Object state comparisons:
=== Section Start ===

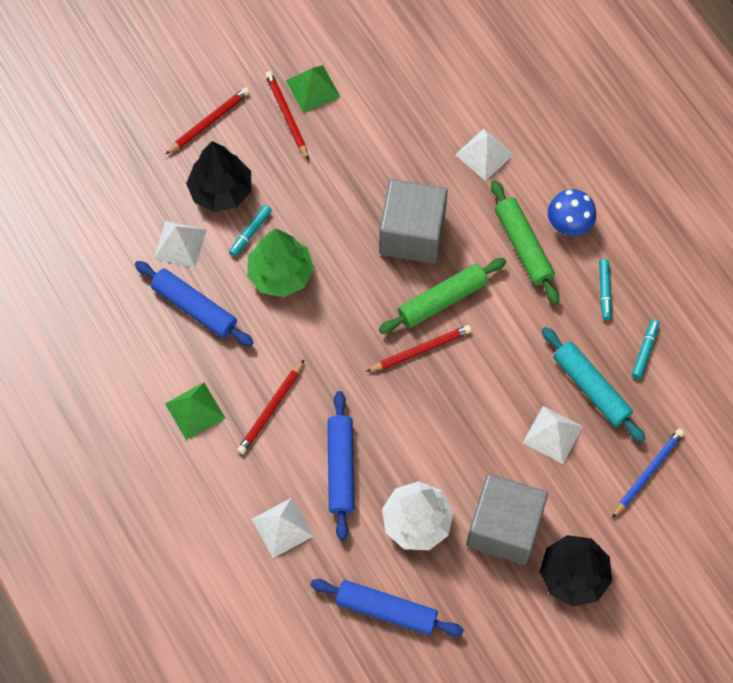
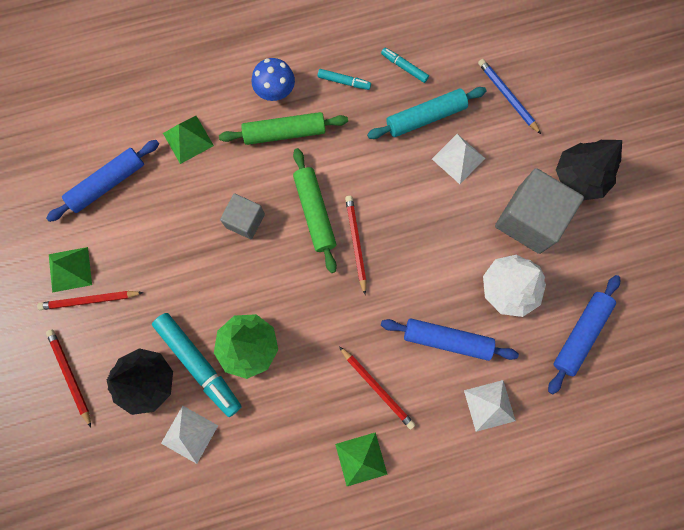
camera: 75 degrees left, 10 degrees up
(194, 308) = (259, 435): blue rolling pin -> blue rolling pin (107, 183)
(251, 232) = (198, 364): turquoise marker -> turquoise marker, size x2.04
(412, 234) = (245, 221): grey cube -> grey cube, size x0.57
(484, 154) = (188, 139): white pyramid -> green pyramid

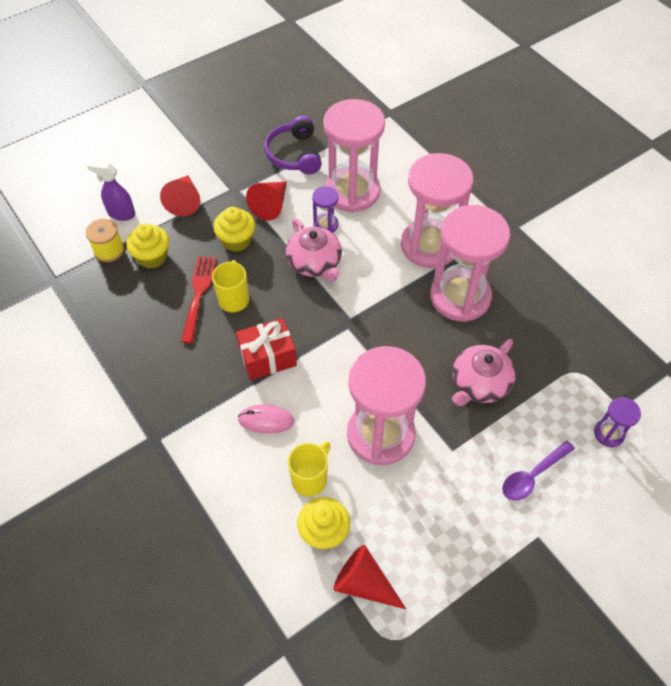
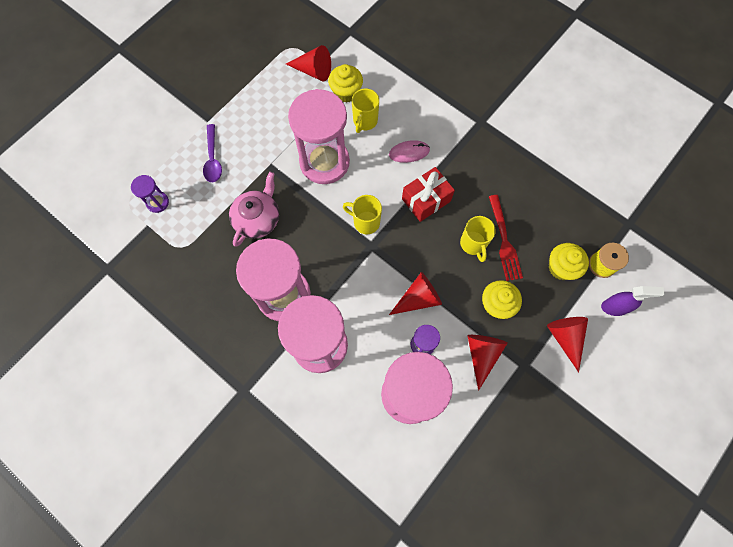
camera: 165 degrees right, 15 degrees up
(294, 154) = (484, 431): purple headphones -> none
(315, 263) = (418, 298): pink teapot -> red cone
(348, 349) = (365, 222): none -> yellow mug
(532, 476) = (213, 159): purple spoon -> purple spoon turned 135 degrees clockwise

=== Section End ===

WHAT YOU ARE ASKED TO DO: Look above for the line containing "(348, 349) = (365, 222): none -> yellow mug", then transcribe it and all lines after it through the last, exactly and with nothing else.

EXERCISE RESPONSE:
(348, 349) = (365, 222): none -> yellow mug
(532, 476) = (213, 159): purple spoon -> purple spoon turned 135 degrees clockwise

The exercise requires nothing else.